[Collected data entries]
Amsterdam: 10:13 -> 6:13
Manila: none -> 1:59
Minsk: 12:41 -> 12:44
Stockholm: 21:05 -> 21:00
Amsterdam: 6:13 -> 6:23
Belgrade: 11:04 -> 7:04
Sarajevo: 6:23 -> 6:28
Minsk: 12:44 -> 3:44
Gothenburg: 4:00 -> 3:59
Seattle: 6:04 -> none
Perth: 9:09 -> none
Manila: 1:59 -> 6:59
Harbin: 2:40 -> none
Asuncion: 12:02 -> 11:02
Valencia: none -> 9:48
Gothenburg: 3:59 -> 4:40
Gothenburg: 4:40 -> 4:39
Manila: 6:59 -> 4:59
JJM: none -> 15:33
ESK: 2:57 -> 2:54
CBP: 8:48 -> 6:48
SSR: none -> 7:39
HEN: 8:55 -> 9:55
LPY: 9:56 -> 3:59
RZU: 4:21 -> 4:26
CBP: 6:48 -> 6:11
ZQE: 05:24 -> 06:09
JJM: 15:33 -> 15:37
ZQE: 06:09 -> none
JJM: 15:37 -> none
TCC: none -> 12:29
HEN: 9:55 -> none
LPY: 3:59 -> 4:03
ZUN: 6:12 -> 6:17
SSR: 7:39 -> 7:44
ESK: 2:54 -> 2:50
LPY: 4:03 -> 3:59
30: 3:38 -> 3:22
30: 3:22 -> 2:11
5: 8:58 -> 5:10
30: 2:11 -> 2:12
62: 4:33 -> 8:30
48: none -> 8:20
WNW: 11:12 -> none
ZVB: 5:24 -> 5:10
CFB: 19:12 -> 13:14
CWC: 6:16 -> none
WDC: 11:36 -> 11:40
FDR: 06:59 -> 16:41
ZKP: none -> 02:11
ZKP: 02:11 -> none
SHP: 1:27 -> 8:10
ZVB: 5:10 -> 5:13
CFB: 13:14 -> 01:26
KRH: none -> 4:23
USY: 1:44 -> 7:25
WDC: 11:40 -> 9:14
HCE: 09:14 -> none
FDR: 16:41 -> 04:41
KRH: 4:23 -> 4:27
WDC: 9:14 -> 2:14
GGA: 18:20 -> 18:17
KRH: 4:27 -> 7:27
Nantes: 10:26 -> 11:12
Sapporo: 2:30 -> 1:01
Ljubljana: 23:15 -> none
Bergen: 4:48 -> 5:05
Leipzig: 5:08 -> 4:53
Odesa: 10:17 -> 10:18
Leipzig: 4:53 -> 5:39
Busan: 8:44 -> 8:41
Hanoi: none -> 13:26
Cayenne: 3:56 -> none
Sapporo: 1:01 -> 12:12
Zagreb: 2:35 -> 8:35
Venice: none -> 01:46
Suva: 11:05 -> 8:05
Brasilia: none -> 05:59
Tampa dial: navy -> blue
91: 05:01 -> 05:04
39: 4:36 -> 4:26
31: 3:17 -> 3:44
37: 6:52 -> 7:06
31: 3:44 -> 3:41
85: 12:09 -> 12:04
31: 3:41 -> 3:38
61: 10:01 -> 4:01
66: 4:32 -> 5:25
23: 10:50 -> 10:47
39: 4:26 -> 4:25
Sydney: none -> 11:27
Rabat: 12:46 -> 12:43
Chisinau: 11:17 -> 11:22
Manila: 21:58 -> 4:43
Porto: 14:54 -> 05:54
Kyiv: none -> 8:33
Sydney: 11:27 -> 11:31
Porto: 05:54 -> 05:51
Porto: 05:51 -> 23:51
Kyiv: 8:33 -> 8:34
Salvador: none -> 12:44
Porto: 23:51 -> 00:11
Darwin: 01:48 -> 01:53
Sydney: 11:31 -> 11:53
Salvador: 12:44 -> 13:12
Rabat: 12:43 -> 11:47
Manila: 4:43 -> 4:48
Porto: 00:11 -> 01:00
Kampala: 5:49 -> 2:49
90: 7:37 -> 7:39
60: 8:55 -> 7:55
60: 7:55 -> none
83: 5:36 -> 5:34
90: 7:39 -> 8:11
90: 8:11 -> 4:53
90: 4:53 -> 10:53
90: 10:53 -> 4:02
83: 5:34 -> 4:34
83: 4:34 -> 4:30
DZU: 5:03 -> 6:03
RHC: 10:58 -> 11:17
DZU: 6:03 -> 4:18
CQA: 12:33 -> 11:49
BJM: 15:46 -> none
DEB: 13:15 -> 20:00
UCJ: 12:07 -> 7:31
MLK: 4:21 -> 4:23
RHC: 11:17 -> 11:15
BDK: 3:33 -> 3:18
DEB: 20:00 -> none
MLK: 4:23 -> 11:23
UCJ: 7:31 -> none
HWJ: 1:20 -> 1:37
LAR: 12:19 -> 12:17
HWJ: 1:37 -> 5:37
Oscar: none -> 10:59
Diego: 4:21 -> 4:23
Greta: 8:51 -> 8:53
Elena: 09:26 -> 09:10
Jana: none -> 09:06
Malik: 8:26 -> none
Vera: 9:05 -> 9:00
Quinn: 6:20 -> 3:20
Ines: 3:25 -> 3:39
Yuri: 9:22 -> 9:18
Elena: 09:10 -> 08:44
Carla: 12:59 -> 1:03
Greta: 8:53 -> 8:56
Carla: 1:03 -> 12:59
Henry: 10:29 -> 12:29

YOUR GOAL —
Update the material by changing every "Porto" to "Lisbon" and leaving everything else as it is.

FINISHED EXERCISE —
Amsterdam: 10:13 -> 6:13
Manila: none -> 1:59
Minsk: 12:41 -> 12:44
Stockholm: 21:05 -> 21:00
Amsterdam: 6:13 -> 6:23
Belgrade: 11:04 -> 7:04
Sarajevo: 6:23 -> 6:28
Minsk: 12:44 -> 3:44
Gothenburg: 4:00 -> 3:59
Seattle: 6:04 -> none
Perth: 9:09 -> none
Manila: 1:59 -> 6:59
Harbin: 2:40 -> none
Asuncion: 12:02 -> 11:02
Valencia: none -> 9:48
Gothenburg: 3:59 -> 4:40
Gothenburg: 4:40 -> 4:39
Manila: 6:59 -> 4:59
JJM: none -> 15:33
ESK: 2:57 -> 2:54
CBP: 8:48 -> 6:48
SSR: none -> 7:39
HEN: 8:55 -> 9:55
LPY: 9:56 -> 3:59
RZU: 4:21 -> 4:26
CBP: 6:48 -> 6:11
ZQE: 05:24 -> 06:09
JJM: 15:33 -> 15:37
ZQE: 06:09 -> none
JJM: 15:37 -> none
TCC: none -> 12:29
HEN: 9:55 -> none
LPY: 3:59 -> 4:03
ZUN: 6:12 -> 6:17
SSR: 7:39 -> 7:44
ESK: 2:54 -> 2:50
LPY: 4:03 -> 3:59
30: 3:38 -> 3:22
30: 3:22 -> 2:11
5: 8:58 -> 5:10
30: 2:11 -> 2:12
62: 4:33 -> 8:30
48: none -> 8:20
WNW: 11:12 -> none
ZVB: 5:24 -> 5:10
CFB: 19:12 -> 13:14
CWC: 6:16 -> none
WDC: 11:36 -> 11:40
FDR: 06:59 -> 16:41
ZKP: none -> 02:11
ZKP: 02:11 -> none
SHP: 1:27 -> 8:10
ZVB: 5:10 -> 5:13
CFB: 13:14 -> 01:26
KRH: none -> 4:23
USY: 1:44 -> 7:25
WDC: 11:40 -> 9:14
HCE: 09:14 -> none
FDR: 16:41 -> 04:41
KRH: 4:23 -> 4:27
WDC: 9:14 -> 2:14
GGA: 18:20 -> 18:17
KRH: 4:27 -> 7:27
Nantes: 10:26 -> 11:12
Sapporo: 2:30 -> 1:01
Ljubljana: 23:15 -> none
Bergen: 4:48 -> 5:05
Leipzig: 5:08 -> 4:53
Odesa: 10:17 -> 10:18
Leipzig: 4:53 -> 5:39
Busan: 8:44 -> 8:41
Hanoi: none -> 13:26
Cayenne: 3:56 -> none
Sapporo: 1:01 -> 12:12
Zagreb: 2:35 -> 8:35
Venice: none -> 01:46
Suva: 11:05 -> 8:05
Brasilia: none -> 05:59
Tampa dial: navy -> blue
91: 05:01 -> 05:04
39: 4:36 -> 4:26
31: 3:17 -> 3:44
37: 6:52 -> 7:06
31: 3:44 -> 3:41
85: 12:09 -> 12:04
31: 3:41 -> 3:38
61: 10:01 -> 4:01
66: 4:32 -> 5:25
23: 10:50 -> 10:47
39: 4:26 -> 4:25
Sydney: none -> 11:27
Rabat: 12:46 -> 12:43
Chisinau: 11:17 -> 11:22
Manila: 21:58 -> 4:43
Lisbon: 14:54 -> 05:54
Kyiv: none -> 8:33
Sydney: 11:27 -> 11:31
Lisbon: 05:54 -> 05:51
Lisbon: 05:51 -> 23:51
Kyiv: 8:33 -> 8:34
Salvador: none -> 12:44
Lisbon: 23:51 -> 00:11
Darwin: 01:48 -> 01:53
Sydney: 11:31 -> 11:53
Salvador: 12:44 -> 13:12
Rabat: 12:43 -> 11:47
Manila: 4:43 -> 4:48
Lisbon: 00:11 -> 01:00
Kampala: 5:49 -> 2:49
90: 7:37 -> 7:39
60: 8:55 -> 7:55
60: 7:55 -> none
83: 5:36 -> 5:34
90: 7:39 -> 8:11
90: 8:11 -> 4:53
90: 4:53 -> 10:53
90: 10:53 -> 4:02
83: 5:34 -> 4:34
83: 4:34 -> 4:30
DZU: 5:03 -> 6:03
RHC: 10:58 -> 11:17
DZU: 6:03 -> 4:18
CQA: 12:33 -> 11:49
BJM: 15:46 -> none
DEB: 13:15 -> 20:00
UCJ: 12:07 -> 7:31
MLK: 4:21 -> 4:23
RHC: 11:17 -> 11:15
BDK: 3:33 -> 3:18
DEB: 20:00 -> none
MLK: 4:23 -> 11:23
UCJ: 7:31 -> none
HWJ: 1:20 -> 1:37
LAR: 12:19 -> 12:17
HWJ: 1:37 -> 5:37
Oscar: none -> 10:59
Diego: 4:21 -> 4:23
Greta: 8:51 -> 8:53
Elena: 09:26 -> 09:10
Jana: none -> 09:06
Malik: 8:26 -> none
Vera: 9:05 -> 9:00
Quinn: 6:20 -> 3:20
Ines: 3:25 -> 3:39
Yuri: 9:22 -> 9:18
Elena: 09:10 -> 08:44
Carla: 12:59 -> 1:03
Greta: 8:53 -> 8:56
Carla: 1:03 -> 12:59
Henry: 10:29 -> 12:29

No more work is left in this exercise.